■ Your objective ■
Locate every line in the records below that holds the word "green" and return each one.

■ Entries shown ■
Segment Open

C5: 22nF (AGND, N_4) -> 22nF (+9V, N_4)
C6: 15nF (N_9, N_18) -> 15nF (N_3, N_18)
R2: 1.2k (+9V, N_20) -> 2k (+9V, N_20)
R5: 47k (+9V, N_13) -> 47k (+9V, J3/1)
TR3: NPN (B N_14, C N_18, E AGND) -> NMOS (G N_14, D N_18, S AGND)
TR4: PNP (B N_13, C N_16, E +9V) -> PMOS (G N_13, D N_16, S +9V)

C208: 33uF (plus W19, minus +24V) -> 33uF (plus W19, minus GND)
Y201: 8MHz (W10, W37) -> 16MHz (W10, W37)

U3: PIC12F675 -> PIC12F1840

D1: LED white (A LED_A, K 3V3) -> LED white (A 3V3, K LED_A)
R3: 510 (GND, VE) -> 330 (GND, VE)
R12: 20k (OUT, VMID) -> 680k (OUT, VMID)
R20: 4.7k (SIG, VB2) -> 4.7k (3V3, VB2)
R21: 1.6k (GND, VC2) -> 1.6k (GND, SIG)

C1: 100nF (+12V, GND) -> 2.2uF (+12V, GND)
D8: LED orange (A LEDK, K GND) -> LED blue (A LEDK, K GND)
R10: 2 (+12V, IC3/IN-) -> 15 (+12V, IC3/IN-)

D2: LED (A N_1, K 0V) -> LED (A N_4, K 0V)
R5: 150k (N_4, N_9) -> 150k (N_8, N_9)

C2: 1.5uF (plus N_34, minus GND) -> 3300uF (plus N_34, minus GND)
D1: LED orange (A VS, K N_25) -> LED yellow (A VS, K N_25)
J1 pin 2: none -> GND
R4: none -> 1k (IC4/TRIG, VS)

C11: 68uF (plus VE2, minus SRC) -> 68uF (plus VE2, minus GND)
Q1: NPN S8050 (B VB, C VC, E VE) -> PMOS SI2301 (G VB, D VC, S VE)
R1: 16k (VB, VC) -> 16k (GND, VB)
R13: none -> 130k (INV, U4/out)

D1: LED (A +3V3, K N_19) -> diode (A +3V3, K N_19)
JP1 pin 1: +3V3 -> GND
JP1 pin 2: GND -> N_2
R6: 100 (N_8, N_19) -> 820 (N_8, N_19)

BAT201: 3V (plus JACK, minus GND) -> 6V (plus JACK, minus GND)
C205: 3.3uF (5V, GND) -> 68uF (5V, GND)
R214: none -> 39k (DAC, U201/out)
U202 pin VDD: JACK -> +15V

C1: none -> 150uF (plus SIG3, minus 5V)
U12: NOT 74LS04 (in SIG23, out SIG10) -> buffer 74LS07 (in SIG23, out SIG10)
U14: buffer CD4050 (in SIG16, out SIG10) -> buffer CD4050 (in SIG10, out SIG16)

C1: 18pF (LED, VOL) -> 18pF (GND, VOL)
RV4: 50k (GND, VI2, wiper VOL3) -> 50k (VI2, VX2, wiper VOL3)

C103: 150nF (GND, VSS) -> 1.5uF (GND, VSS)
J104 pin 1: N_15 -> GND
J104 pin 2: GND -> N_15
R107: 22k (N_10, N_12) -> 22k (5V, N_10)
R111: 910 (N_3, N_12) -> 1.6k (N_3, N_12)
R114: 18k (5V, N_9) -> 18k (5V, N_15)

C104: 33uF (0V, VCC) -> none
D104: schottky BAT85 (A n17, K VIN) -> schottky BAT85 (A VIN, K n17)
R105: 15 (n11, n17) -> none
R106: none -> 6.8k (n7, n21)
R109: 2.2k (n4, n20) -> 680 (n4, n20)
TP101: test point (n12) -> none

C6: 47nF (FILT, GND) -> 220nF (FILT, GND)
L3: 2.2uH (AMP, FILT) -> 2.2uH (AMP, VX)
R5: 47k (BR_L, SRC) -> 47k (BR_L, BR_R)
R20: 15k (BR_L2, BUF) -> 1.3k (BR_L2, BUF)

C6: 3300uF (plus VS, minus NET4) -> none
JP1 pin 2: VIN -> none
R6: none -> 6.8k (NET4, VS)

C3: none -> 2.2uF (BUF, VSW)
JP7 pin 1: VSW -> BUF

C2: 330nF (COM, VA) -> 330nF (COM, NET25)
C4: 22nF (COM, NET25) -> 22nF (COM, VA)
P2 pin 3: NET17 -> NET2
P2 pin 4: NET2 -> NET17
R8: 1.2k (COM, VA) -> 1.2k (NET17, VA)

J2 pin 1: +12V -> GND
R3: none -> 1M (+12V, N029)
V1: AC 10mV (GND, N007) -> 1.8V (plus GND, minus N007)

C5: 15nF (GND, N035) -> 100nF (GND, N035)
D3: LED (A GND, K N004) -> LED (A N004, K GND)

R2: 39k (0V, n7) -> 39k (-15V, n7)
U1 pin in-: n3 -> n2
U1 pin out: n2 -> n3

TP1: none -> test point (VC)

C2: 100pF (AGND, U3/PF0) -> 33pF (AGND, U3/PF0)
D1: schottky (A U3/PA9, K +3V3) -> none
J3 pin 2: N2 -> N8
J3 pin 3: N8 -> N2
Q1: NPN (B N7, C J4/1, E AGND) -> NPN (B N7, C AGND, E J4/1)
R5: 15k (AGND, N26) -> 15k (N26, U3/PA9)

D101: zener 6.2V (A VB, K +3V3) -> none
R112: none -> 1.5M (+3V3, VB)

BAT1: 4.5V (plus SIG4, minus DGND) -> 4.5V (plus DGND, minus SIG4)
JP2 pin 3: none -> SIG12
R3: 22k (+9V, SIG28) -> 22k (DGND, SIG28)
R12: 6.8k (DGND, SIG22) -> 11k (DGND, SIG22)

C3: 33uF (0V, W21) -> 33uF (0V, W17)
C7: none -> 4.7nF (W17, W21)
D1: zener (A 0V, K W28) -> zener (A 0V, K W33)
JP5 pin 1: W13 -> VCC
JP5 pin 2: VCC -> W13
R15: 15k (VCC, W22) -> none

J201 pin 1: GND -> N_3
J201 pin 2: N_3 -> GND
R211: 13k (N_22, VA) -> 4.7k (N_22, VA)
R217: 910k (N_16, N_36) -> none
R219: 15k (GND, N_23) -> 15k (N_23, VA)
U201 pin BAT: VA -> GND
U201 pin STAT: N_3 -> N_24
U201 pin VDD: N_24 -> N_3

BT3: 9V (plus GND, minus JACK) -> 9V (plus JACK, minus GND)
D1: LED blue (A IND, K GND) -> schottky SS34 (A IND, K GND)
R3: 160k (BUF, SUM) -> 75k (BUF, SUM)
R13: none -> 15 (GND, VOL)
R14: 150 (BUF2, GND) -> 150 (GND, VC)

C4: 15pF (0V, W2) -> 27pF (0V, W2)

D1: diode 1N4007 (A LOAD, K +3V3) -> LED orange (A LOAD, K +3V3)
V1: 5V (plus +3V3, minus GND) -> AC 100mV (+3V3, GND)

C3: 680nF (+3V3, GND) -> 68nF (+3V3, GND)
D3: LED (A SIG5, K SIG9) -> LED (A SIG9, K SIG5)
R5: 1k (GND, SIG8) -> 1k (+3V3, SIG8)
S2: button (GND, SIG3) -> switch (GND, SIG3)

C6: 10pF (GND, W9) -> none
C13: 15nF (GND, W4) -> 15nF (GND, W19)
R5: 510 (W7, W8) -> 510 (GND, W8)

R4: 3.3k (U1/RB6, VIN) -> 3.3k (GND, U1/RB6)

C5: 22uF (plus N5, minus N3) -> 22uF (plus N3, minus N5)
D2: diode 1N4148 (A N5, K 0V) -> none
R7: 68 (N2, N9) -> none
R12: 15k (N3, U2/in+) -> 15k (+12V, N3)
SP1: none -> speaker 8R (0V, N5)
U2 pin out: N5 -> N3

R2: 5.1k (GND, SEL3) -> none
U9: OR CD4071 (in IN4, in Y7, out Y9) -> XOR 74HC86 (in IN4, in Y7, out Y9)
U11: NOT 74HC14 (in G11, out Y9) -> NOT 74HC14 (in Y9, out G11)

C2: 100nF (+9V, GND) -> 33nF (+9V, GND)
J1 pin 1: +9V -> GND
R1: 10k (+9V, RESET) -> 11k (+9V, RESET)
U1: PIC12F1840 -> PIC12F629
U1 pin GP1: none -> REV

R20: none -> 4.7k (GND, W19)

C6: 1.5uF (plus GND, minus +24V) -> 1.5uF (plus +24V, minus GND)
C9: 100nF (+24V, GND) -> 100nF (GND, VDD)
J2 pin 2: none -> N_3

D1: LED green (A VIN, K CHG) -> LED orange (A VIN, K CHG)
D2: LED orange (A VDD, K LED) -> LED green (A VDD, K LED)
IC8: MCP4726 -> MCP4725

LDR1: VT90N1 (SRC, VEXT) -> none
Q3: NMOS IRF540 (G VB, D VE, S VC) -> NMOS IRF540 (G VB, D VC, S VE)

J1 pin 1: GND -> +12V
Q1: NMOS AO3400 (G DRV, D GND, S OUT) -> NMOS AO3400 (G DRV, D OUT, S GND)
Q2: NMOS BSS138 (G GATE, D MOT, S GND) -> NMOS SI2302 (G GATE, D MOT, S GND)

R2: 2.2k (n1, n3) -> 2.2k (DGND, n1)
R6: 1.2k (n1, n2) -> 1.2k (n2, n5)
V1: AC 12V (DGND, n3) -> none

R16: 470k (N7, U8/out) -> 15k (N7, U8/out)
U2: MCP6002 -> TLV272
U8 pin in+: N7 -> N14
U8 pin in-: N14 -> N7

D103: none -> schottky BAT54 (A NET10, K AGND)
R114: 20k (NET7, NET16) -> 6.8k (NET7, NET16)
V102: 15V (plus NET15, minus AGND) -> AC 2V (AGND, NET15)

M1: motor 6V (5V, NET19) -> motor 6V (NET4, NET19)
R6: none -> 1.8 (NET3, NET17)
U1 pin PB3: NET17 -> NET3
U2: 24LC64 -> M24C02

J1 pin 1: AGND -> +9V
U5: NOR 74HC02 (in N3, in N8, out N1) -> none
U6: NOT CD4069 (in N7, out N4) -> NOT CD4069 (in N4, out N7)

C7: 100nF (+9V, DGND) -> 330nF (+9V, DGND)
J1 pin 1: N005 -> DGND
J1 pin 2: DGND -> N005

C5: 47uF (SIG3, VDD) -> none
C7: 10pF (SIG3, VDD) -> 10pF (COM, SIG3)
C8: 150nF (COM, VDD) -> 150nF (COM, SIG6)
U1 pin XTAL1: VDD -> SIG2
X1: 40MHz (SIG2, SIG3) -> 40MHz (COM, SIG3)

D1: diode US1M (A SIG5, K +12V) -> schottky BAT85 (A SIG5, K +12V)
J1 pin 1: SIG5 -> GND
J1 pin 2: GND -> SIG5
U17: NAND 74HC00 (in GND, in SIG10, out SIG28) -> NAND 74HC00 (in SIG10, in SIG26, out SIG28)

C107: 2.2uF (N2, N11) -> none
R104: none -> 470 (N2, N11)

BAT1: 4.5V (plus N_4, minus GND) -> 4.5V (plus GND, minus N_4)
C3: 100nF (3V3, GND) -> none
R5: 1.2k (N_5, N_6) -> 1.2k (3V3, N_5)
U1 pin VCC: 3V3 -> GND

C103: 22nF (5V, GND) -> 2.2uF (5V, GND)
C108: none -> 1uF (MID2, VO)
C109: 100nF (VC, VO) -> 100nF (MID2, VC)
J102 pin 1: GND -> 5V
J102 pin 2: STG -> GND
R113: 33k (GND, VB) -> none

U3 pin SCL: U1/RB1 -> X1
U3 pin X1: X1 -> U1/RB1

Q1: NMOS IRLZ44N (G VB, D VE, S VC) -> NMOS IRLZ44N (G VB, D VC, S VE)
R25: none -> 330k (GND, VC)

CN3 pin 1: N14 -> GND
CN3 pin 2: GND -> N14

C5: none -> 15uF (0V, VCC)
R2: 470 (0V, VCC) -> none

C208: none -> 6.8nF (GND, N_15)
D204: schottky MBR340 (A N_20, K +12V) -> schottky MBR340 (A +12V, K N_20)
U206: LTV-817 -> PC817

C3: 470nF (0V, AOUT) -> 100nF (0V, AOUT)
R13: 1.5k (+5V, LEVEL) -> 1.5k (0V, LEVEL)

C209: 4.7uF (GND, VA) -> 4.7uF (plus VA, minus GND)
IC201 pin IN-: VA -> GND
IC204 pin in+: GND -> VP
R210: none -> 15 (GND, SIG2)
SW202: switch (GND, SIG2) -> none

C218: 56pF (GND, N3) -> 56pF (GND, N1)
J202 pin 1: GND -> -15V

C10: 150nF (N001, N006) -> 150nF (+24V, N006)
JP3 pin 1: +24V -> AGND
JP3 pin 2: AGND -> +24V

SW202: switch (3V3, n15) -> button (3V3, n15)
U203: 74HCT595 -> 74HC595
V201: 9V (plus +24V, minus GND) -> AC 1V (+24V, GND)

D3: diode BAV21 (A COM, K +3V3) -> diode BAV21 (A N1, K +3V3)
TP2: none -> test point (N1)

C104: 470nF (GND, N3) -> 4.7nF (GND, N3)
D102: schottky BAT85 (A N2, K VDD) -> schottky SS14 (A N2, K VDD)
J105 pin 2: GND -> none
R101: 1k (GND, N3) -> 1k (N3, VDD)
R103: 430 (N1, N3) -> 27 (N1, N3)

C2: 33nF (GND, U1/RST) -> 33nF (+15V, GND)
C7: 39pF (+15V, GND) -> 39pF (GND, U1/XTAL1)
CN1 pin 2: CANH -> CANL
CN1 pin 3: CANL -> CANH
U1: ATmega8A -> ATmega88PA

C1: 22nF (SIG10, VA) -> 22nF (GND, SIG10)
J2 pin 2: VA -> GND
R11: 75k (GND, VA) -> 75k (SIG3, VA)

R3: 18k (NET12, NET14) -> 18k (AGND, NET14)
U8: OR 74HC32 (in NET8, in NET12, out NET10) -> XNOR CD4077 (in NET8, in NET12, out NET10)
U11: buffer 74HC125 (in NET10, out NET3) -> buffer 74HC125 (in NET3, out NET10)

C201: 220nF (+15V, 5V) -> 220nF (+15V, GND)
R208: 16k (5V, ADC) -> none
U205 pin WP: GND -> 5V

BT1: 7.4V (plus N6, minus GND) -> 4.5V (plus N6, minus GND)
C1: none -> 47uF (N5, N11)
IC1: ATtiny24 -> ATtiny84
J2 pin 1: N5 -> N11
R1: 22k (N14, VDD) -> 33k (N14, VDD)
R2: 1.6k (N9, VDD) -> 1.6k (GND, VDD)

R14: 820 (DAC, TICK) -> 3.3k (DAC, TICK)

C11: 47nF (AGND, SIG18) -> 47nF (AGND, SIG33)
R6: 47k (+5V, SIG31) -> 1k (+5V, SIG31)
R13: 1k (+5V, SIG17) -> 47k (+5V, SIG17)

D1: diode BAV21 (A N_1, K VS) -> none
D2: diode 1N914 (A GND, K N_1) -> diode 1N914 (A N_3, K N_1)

Segment Closed

■ Solution to this exercise ■
D1: LED green (A VIN, K CHG) -> LED orange (A VIN, K CHG)
D2: LED orange (A VDD, K LED) -> LED green (A VDD, K LED)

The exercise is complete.